- What is needed
Every entry must be duplicated word for word.

Detected change data
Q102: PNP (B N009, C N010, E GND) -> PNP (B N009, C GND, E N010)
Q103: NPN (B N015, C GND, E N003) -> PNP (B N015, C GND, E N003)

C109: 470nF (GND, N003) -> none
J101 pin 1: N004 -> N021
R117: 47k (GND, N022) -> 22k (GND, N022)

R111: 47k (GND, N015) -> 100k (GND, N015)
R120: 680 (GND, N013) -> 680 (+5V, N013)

- Result of this exercise
Q102: PNP (B N009, C N010, E GND) -> PNP (B N009, C GND, E N010)
Q103: NPN (B N015, C GND, E N003) -> PNP (B N015, C GND, E N003)

C109: 470nF (GND, N003) -> none
J101 pin 1: N004 -> N021
R117: 47k (GND, N022) -> 22k (GND, N022)

R111: 47k (GND, N015) -> 100k (GND, N015)
R120: 680 (GND, N013) -> 680 (+5V, N013)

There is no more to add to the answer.